» Problem details: Which lines to output? The line containing "(742, 399) = (518, 208): none -> pink mug" and every line after it in the data below, each copied exactly.

» The data:
=====

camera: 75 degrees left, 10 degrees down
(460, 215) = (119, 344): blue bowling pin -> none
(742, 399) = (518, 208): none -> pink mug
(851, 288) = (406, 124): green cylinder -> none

=====

» Expected answer:
(742, 399) = (518, 208): none -> pink mug
(851, 288) = (406, 124): green cylinder -> none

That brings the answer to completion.